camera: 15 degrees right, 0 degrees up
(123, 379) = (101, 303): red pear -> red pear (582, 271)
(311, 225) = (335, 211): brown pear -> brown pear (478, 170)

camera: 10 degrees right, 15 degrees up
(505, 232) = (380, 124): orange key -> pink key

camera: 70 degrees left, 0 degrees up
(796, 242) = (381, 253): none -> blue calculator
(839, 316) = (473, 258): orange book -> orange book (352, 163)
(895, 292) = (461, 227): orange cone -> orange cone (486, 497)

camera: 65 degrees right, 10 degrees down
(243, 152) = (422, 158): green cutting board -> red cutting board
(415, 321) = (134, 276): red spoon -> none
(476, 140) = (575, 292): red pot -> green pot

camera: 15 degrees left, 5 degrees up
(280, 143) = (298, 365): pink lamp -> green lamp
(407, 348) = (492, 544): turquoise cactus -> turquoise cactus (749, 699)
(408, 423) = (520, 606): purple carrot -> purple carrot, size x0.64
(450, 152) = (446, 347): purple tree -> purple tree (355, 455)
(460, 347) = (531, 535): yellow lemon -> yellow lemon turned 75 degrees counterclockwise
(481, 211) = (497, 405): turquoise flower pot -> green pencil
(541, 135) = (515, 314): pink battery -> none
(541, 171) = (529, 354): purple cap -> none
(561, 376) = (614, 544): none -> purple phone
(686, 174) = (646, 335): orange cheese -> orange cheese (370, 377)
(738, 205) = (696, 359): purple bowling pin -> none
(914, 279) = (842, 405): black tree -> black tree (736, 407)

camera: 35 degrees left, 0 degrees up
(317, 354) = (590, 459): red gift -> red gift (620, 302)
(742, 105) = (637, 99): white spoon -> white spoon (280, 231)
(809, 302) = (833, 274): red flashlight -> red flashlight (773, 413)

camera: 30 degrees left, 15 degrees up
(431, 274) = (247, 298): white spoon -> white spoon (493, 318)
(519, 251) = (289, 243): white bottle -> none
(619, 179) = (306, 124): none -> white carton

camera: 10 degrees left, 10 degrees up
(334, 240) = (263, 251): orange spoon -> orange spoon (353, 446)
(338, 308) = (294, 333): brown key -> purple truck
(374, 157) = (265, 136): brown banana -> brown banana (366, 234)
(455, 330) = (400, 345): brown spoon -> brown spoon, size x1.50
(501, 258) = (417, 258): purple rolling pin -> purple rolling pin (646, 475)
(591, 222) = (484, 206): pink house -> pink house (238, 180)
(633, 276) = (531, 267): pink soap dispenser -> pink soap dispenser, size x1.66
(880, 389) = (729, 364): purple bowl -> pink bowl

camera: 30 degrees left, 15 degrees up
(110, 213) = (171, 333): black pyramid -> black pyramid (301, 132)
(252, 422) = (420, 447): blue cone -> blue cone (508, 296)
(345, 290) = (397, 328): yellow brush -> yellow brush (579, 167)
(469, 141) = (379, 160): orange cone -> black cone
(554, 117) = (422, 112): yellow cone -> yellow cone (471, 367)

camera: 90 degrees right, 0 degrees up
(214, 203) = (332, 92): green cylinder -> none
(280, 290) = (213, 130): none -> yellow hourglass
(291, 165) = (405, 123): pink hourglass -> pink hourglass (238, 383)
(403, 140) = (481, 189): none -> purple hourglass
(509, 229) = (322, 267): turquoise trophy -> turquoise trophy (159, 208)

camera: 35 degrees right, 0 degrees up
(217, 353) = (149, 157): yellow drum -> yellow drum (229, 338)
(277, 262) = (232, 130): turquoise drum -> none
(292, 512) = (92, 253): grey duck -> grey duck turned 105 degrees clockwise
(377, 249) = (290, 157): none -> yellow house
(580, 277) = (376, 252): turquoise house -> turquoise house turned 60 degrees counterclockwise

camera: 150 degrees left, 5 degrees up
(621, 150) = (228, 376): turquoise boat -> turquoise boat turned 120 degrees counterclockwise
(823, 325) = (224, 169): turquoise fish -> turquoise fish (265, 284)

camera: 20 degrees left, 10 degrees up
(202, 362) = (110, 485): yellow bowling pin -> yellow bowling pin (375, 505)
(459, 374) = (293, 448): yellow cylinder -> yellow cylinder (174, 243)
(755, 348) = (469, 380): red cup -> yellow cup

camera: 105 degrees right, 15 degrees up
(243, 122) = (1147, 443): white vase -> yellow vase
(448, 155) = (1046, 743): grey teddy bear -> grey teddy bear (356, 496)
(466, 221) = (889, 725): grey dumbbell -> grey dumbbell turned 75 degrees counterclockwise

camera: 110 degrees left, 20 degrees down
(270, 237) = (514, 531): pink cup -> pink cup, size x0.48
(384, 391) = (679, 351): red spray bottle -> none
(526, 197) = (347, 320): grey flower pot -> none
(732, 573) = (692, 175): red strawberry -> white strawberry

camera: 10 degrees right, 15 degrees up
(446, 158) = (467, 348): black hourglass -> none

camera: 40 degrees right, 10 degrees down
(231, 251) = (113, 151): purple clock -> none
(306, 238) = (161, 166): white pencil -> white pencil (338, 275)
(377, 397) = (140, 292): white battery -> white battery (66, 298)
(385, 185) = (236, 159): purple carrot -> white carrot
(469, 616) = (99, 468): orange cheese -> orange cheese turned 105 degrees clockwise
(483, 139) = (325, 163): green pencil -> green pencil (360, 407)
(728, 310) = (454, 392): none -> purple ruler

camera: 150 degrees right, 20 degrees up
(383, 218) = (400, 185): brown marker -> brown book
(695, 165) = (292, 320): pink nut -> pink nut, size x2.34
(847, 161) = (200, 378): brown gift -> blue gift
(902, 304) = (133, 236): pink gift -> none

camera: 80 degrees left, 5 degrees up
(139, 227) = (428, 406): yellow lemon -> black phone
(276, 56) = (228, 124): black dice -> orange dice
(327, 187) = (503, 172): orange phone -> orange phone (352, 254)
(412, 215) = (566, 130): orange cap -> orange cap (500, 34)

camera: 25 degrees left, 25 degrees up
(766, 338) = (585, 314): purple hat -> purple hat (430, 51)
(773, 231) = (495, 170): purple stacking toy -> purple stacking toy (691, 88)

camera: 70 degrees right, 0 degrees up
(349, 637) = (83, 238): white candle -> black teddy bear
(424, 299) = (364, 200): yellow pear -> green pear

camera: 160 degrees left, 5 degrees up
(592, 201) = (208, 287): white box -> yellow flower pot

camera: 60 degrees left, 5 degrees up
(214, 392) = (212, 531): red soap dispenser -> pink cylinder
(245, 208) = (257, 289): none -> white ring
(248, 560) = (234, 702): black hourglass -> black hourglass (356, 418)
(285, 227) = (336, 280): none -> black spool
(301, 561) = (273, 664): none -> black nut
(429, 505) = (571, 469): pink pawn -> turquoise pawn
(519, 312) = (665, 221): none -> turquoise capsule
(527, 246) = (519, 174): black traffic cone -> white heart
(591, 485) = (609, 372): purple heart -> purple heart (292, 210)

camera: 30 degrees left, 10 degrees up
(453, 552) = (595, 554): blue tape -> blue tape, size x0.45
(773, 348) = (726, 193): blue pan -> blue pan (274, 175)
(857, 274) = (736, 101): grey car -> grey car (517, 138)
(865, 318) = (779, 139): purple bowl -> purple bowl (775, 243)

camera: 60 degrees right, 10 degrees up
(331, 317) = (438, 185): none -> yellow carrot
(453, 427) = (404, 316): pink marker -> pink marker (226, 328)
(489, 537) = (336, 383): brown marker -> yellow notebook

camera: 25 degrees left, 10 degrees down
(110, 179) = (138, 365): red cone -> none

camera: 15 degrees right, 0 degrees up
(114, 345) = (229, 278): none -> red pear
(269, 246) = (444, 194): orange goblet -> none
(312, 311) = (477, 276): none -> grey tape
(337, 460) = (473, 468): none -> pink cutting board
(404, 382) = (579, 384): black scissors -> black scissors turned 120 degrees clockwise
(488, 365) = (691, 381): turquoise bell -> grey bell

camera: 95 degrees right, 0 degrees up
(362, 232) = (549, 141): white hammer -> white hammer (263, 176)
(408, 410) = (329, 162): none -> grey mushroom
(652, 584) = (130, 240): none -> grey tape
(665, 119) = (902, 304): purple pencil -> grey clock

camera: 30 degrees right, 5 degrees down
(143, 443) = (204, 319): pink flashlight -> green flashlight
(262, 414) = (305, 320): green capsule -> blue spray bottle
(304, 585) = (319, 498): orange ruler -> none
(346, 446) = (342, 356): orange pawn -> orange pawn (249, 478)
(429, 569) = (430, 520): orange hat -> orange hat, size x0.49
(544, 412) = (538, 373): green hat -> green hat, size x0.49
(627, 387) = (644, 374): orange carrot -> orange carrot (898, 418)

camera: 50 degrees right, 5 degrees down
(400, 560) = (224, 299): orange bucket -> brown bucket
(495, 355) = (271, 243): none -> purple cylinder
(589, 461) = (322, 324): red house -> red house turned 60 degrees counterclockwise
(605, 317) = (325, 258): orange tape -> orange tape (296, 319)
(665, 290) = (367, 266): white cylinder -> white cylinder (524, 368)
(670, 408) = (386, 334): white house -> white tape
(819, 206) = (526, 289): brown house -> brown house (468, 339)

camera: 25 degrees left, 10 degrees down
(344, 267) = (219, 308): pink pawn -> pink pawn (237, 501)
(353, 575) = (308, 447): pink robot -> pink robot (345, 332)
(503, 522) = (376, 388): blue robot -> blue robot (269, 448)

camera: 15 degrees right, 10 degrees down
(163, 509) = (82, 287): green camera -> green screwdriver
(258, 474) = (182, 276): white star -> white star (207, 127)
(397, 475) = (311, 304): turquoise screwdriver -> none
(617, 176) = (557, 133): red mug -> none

● ● ●

Give the exact lines, and only those, from the line containing "(865, 318) = (779, 139): purple" through the line containing "(337, 460) = (473, 468): none" in the entries above.

• _ANSWER BOX_:
(865, 318) = (779, 139): purple bowl -> purple bowl (775, 243)

camera: 60 degrees right, 10 degrees up
(331, 317) = (438, 185): none -> yellow carrot
(453, 427) = (404, 316): pink marker -> pink marker (226, 328)
(489, 537) = (336, 383): brown marker -> yellow notebook

camera: 25 degrees left, 10 degrees down
(110, 179) = (138, 365): red cone -> none

camera: 15 degrees right, 0 degrees up
(114, 345) = (229, 278): none -> red pear
(269, 246) = (444, 194): orange goblet -> none
(312, 311) = (477, 276): none -> grey tape
(337, 460) = (473, 468): none -> pink cutting board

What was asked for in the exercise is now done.